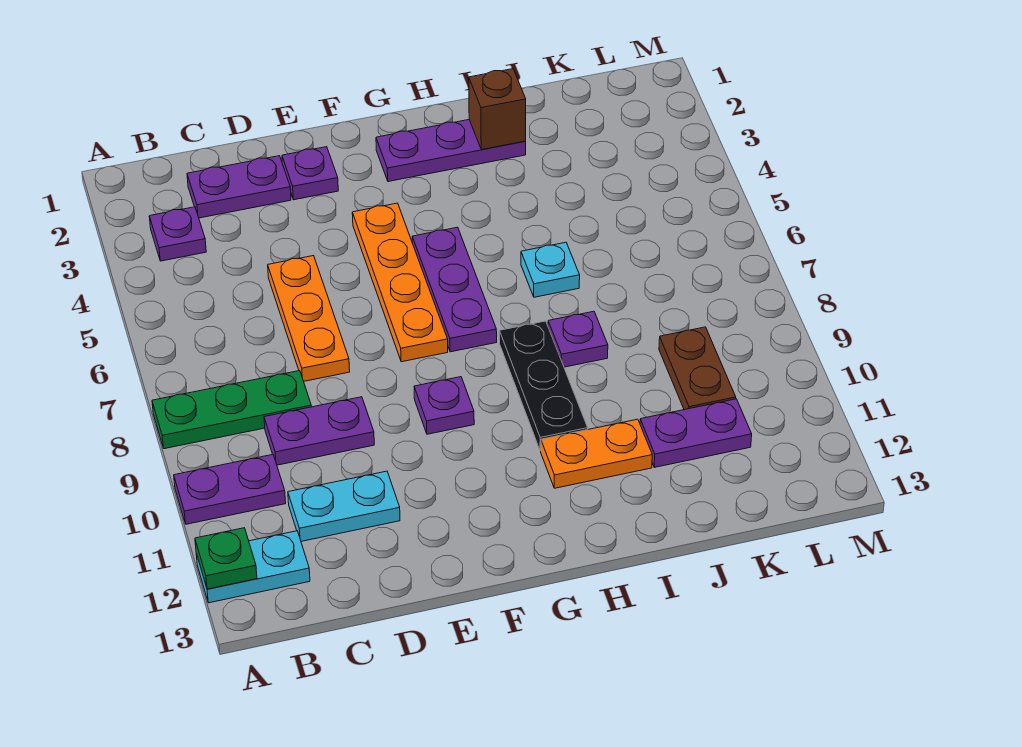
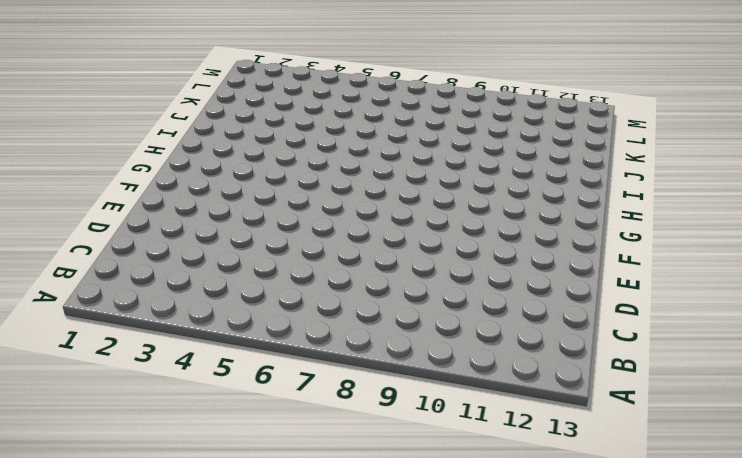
none -> green plate A8:C8 level 1
none -> purple plate A10:B10 level 1
none -> cyan plate A12:B12 level 1

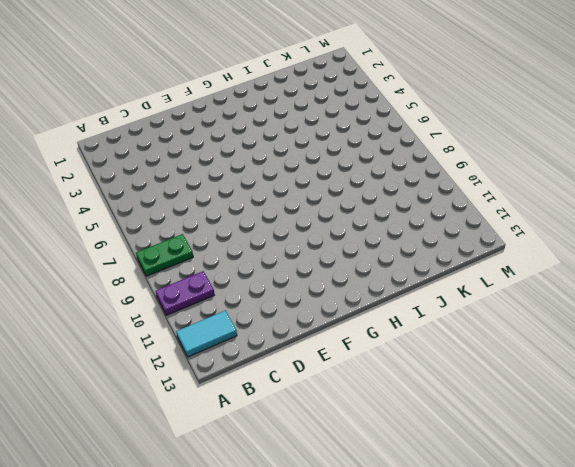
green plate A8:B8 level 1 -> green plate A8:C8 level 1
cyan tile A12:B12 level 1 -> cyan plate A12:B12 level 1
none -> purple plate B3 level 1
none -> purple plate C2:D2 level 1
none -> purple plate C9:D9 level 1

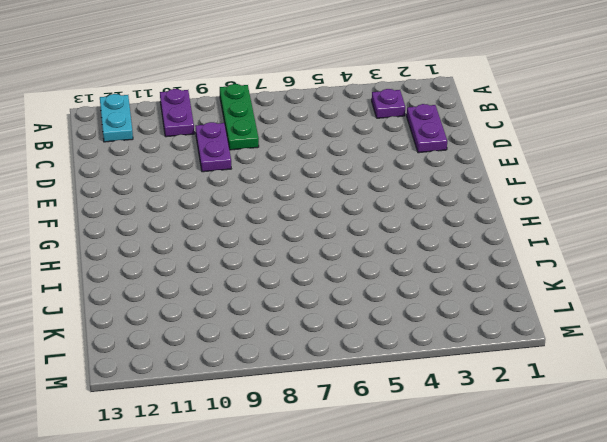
none -> cyan plate C11:D11 level 1
none -> orange plate D5:D7 level 1
none -> purple plate E2 level 1

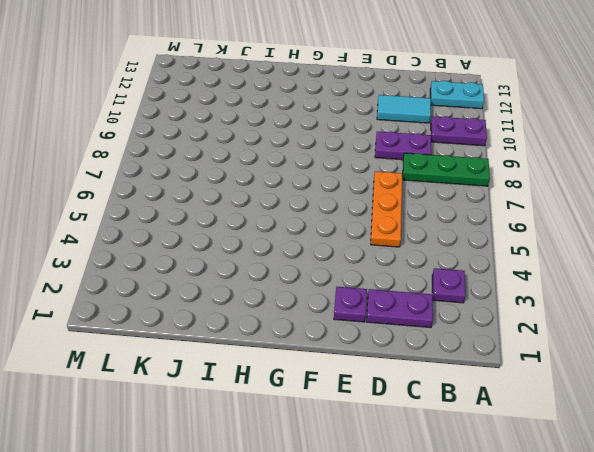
cyan tile C11:D11 level 1 -> cyan plate C11:D11 level 1
none -> orange plate F4:F7 level 1
none -> purple plate F9 level 1
none -> purple plate G2:I2 level 1

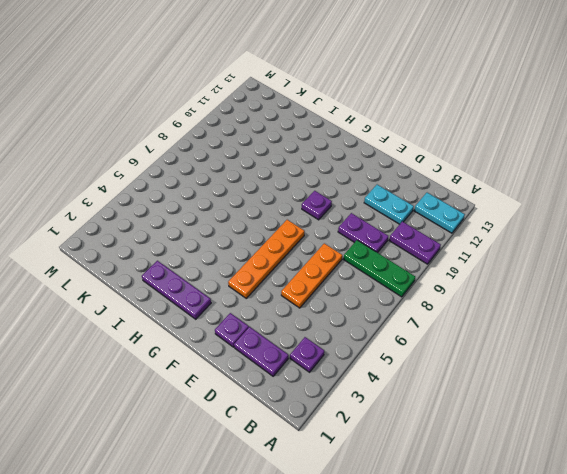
none -> purple plate G5:G7 level 1
none -> black plate H8:H10 level 1
none -> orange plate H11:I11 level 1

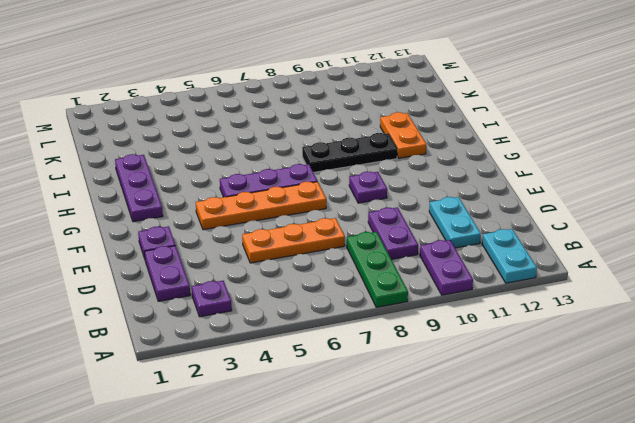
none -> cyan plate I6 level 1
none -> purple plate I8 level 1
none -> purple plate J11:K11 level 1

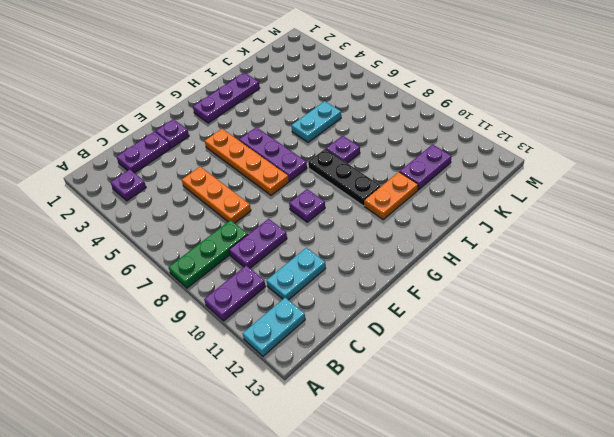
cyan plate I6:J6 level 1 -> cyan plate I6 level 1
none -> brown plate K9:K10 level 1
none -> green plate A12 level 2
none -> brown brick I2 level 2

### What to do
Down to the last line, print the material exactly, but not its pictures.

### Exercise result
none -> green plate A8:C8 level 1
none -> purple plate A10:B10 level 1
none -> cyan plate A12:B12 level 1

green plate A8:B8 level 1 -> green plate A8:C8 level 1
cyan tile A12:B12 level 1 -> cyan plate A12:B12 level 1
none -> purple plate B3 level 1
none -> purple plate C2:D2 level 1
none -> purple plate C9:D9 level 1

none -> cyan plate C11:D11 level 1
none -> orange plate D5:D7 level 1
none -> purple plate E2 level 1

cyan tile C11:D11 level 1 -> cyan plate C11:D11 level 1
none -> orange plate F4:F7 level 1
none -> purple plate F9 level 1
none -> purple plate G2:I2 level 1

none -> purple plate G5:G7 level 1
none -> black plate H8:H10 level 1
none -> orange plate H11:I11 level 1

none -> cyan plate I6 level 1
none -> purple plate I8 level 1
none -> purple plate J11:K11 level 1

cyan plate I6:J6 level 1 -> cyan plate I6 level 1
none -> brown plate K9:K10 level 1
none -> green plate A12 level 2
none -> brown brick I2 level 2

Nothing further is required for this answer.